Your goal.
Leave the pictures out and quote only the lines from the one with "red bowling pin [415,101,447,190] -> none" down to the end of the listing below.

Exercise materials.
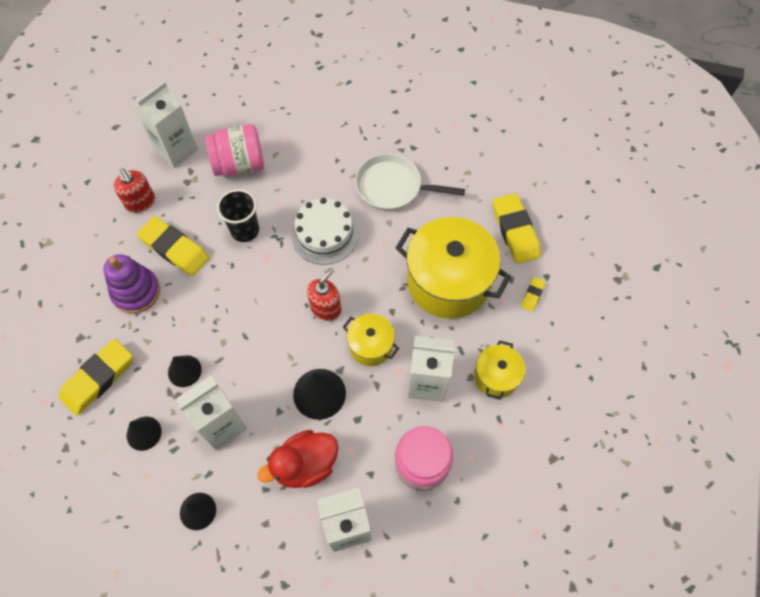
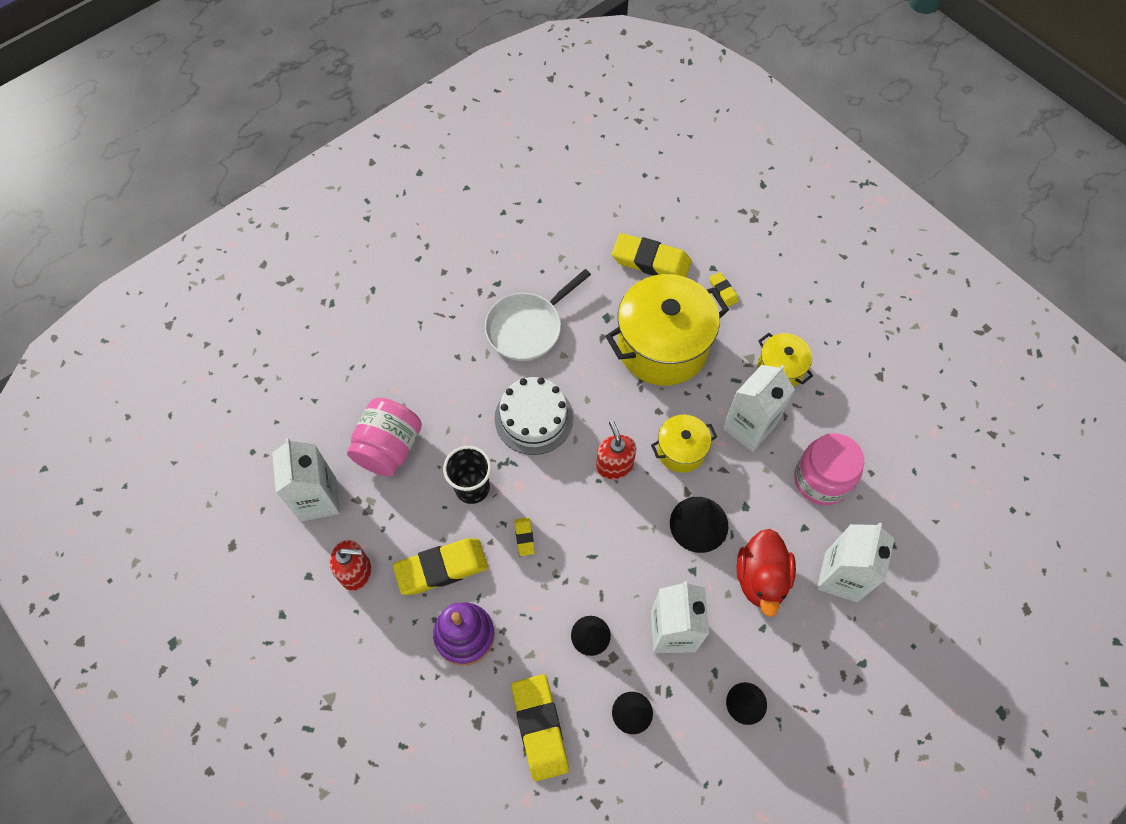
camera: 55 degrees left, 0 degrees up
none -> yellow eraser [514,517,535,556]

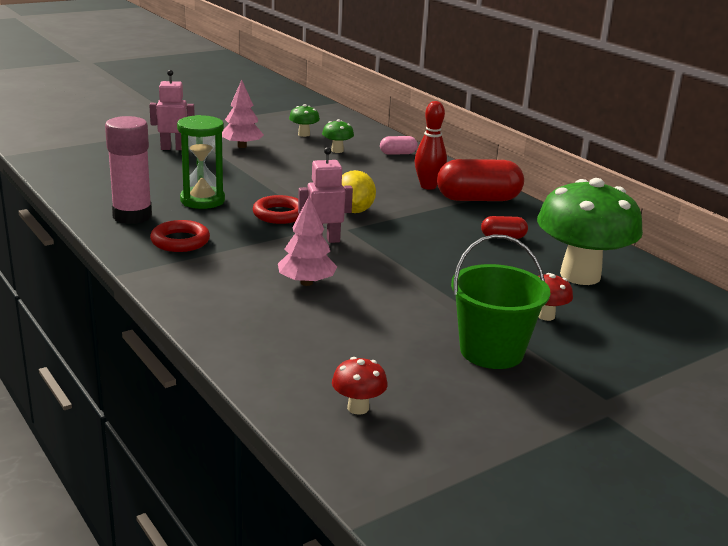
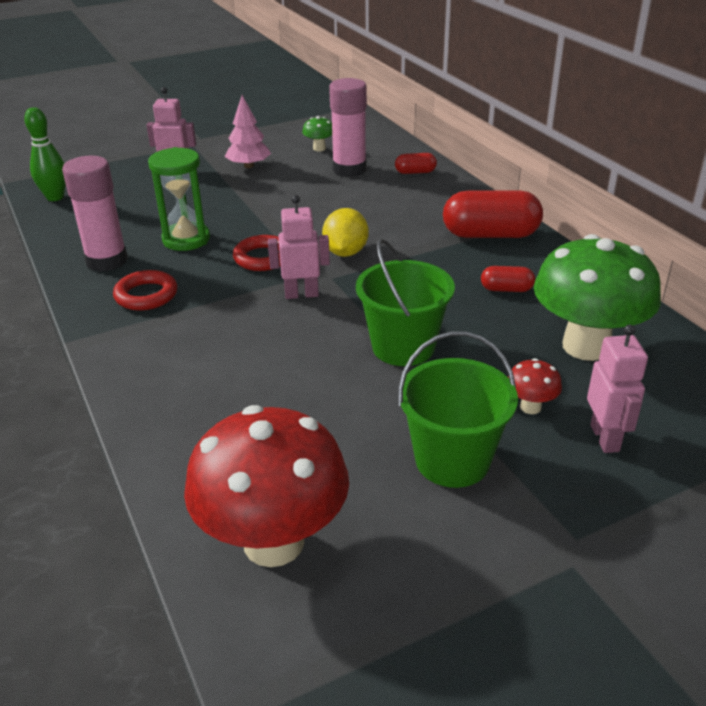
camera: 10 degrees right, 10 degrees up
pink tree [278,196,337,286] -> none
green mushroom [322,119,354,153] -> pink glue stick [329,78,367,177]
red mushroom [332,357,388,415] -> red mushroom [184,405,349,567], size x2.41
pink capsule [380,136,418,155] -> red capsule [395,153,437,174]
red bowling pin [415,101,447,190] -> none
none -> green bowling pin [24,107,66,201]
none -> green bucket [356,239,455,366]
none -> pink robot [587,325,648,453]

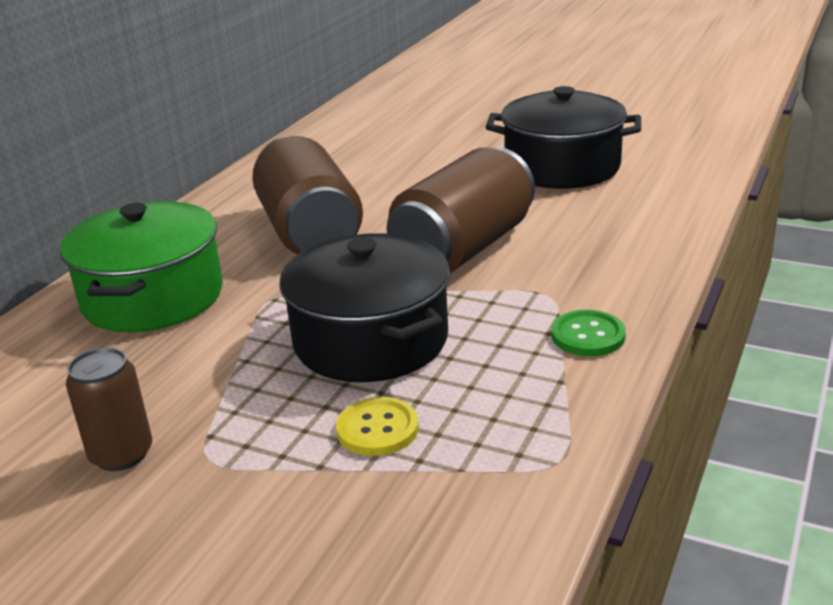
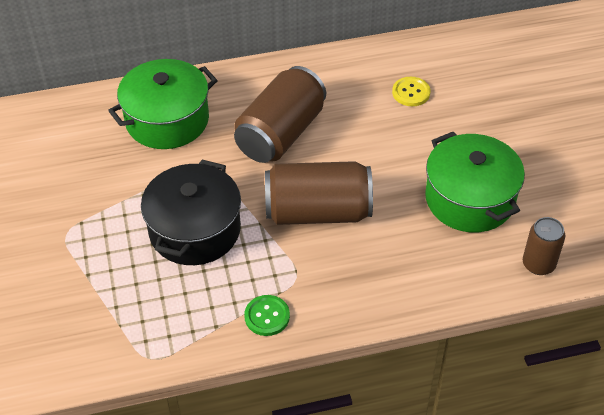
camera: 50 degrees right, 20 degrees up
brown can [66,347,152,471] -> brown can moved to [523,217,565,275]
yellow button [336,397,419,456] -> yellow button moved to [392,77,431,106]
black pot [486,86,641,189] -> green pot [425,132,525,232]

Response below.
red bowling pin [415,101,447,190] -> none
none -> green bowling pin [24,107,66,201]
none -> green bucket [356,239,455,366]
none -> pink robot [587,325,648,453]

camera: 50 degrees right, 20 degrees up
brown can [66,347,152,471] -> brown can moved to [523,217,565,275]
yellow button [336,397,419,456] -> yellow button moved to [392,77,431,106]
black pot [486,86,641,189] -> green pot [425,132,525,232]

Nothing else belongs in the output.